Work task —
Starting with the first line below, reproduce each line exactly until you have included the one bearing "red book [194,183,248,215]".

Data supplied —
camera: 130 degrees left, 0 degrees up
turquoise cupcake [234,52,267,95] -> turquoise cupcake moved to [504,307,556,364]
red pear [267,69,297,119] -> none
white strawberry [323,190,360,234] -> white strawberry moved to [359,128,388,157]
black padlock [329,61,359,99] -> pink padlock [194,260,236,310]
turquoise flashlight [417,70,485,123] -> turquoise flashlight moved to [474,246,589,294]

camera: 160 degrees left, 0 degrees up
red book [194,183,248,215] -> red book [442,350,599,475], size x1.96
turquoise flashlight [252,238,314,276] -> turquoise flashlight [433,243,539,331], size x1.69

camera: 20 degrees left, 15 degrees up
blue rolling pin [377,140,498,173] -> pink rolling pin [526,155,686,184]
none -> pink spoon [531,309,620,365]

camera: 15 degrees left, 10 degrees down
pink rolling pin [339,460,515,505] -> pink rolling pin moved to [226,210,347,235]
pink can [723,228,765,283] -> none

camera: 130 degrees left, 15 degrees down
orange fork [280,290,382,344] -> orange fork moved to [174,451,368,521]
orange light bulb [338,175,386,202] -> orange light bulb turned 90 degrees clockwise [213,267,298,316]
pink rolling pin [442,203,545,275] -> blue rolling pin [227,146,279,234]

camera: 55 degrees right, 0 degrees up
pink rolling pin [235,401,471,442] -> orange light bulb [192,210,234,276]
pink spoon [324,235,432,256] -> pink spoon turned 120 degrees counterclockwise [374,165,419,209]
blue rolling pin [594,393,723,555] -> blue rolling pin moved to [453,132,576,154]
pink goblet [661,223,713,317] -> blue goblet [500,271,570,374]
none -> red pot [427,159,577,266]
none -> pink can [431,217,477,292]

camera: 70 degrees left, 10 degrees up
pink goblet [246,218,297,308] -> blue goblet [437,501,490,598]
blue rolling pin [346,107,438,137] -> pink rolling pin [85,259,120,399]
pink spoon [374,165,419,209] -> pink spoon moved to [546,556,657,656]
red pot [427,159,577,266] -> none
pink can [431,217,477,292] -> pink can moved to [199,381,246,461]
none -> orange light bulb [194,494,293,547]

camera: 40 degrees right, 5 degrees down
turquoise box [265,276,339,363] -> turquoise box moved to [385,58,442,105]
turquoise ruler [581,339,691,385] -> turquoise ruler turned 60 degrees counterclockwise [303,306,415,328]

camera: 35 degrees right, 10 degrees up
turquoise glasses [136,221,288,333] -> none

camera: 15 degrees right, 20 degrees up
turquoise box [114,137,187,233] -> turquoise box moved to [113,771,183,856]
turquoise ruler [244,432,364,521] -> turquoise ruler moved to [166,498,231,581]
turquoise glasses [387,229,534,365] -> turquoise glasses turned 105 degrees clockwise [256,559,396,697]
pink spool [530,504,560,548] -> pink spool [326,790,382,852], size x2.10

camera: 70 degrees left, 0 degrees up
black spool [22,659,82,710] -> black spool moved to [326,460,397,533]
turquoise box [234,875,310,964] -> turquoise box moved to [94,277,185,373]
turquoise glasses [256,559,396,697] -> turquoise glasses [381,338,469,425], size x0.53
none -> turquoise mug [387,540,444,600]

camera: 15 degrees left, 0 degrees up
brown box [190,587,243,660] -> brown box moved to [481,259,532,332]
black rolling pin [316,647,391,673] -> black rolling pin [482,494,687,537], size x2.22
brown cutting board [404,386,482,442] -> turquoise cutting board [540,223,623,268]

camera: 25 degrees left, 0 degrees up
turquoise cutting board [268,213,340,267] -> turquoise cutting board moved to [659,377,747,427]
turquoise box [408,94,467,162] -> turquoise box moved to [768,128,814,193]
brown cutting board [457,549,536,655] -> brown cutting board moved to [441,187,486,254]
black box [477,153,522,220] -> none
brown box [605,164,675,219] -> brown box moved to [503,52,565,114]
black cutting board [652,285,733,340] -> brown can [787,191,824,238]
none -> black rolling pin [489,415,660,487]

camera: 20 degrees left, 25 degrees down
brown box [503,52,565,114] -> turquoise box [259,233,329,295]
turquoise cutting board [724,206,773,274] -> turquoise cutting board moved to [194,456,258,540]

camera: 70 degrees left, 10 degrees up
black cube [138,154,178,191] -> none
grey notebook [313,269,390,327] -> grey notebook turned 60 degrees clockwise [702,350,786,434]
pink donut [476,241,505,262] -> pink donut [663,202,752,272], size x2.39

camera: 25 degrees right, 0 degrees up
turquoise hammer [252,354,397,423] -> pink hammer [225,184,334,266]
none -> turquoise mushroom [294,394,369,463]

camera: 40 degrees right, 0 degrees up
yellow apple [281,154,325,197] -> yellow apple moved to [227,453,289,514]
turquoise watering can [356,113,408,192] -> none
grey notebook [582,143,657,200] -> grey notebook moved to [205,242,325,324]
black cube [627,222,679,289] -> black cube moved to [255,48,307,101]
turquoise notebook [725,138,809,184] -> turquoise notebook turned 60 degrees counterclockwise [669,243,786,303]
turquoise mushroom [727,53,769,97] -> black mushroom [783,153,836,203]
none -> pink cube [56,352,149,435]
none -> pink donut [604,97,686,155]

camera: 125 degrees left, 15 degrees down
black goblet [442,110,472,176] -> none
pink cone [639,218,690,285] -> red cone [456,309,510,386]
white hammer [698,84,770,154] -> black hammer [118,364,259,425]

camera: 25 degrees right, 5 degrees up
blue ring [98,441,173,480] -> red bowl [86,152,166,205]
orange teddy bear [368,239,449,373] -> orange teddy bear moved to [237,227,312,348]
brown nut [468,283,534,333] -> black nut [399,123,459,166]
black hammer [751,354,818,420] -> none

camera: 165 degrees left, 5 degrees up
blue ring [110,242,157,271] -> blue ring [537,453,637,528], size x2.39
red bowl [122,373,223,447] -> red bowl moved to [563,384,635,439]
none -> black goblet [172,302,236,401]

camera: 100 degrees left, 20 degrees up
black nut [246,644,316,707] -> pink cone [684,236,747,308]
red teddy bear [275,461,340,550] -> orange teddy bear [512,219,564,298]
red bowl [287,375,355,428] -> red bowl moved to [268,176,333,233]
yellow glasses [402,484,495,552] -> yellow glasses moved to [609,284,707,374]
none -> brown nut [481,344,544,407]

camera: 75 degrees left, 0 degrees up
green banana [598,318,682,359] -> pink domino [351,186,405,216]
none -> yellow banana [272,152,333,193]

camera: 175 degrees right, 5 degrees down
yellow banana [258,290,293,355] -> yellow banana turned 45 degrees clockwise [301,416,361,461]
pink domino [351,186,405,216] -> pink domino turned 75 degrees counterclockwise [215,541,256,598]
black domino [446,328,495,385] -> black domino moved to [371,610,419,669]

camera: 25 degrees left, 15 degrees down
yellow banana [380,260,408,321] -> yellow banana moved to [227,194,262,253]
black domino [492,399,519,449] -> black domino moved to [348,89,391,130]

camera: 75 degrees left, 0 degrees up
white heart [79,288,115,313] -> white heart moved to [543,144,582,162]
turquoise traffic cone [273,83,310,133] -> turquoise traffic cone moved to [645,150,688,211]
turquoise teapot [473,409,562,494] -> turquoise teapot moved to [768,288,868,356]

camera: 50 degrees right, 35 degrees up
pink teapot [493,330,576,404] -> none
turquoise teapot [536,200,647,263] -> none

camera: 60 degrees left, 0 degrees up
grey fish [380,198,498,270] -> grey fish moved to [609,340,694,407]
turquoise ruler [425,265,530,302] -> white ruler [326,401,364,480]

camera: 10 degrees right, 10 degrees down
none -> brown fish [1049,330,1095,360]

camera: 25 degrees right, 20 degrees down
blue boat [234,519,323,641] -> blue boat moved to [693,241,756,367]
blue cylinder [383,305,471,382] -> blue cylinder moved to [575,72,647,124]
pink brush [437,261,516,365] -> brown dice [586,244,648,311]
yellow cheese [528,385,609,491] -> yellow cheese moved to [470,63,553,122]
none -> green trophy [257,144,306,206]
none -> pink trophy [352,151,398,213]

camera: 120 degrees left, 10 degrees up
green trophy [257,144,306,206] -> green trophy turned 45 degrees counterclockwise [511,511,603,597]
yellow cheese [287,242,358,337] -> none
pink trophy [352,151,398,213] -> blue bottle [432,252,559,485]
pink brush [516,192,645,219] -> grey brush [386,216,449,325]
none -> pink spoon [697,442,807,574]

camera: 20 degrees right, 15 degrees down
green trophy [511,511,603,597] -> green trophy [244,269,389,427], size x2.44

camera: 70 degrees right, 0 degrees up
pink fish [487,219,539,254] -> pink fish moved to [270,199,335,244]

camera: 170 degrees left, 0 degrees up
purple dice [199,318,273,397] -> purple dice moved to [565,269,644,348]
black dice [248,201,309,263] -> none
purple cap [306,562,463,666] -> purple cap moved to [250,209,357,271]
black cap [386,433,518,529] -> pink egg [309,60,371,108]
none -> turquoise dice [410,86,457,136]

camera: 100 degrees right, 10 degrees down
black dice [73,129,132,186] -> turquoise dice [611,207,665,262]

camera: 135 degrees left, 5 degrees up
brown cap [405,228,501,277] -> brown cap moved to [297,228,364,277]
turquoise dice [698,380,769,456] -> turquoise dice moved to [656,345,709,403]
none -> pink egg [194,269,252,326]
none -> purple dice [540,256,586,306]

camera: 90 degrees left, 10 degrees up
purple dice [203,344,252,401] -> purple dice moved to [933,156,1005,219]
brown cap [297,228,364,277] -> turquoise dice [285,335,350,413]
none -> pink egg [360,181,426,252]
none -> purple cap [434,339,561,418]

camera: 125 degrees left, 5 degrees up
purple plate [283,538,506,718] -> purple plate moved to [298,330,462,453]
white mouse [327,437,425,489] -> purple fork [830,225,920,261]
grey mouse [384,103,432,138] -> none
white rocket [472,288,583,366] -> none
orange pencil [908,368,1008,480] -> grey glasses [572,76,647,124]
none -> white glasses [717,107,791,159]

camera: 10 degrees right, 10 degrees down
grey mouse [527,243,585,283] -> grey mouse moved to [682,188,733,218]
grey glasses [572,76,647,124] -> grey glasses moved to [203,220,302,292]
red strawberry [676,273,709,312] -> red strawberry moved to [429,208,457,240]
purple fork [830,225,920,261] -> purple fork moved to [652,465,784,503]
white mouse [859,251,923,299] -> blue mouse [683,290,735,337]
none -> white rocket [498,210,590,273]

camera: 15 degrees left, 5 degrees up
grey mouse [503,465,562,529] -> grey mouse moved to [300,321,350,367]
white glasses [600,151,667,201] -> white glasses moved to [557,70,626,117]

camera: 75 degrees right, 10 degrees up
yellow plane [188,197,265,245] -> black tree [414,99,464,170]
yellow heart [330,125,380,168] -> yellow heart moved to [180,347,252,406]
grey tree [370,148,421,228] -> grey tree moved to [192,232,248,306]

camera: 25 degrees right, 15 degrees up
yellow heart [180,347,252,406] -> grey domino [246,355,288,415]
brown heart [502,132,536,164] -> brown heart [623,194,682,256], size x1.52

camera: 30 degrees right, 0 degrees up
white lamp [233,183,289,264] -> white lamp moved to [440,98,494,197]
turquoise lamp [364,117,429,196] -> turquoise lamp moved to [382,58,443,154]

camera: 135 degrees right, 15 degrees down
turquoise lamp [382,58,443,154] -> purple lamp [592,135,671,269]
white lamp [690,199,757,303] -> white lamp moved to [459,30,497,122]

Task result —
camera: 130 degrees left, 0 degrees up
turquoise cupcake [234,52,267,95] -> turquoise cupcake moved to [504,307,556,364]
red pear [267,69,297,119] -> none
white strawberry [323,190,360,234] -> white strawberry moved to [359,128,388,157]
black padlock [329,61,359,99] -> pink padlock [194,260,236,310]
turquoise flashlight [417,70,485,123] -> turquoise flashlight moved to [474,246,589,294]

camera: 160 degrees left, 0 degrees up
red book [194,183,248,215] -> red book [442,350,599,475], size x1.96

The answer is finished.